▶ **WHAT IS NEEDED**
Please retype the whole listing so that it matches the original exactly.

▶ **PROVIDED ENTRIES**
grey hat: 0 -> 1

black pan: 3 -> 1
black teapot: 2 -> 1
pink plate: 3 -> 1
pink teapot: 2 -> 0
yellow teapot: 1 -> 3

▶ **SOLUTION TO THE EXERCISE**
grey hat: 0 -> 1

black pan: 3 -> 1
black teapot: 2 -> 1
pink plate: 3 -> 1
pink teapot: 2 -> 0
yellow teapot: 1 -> 3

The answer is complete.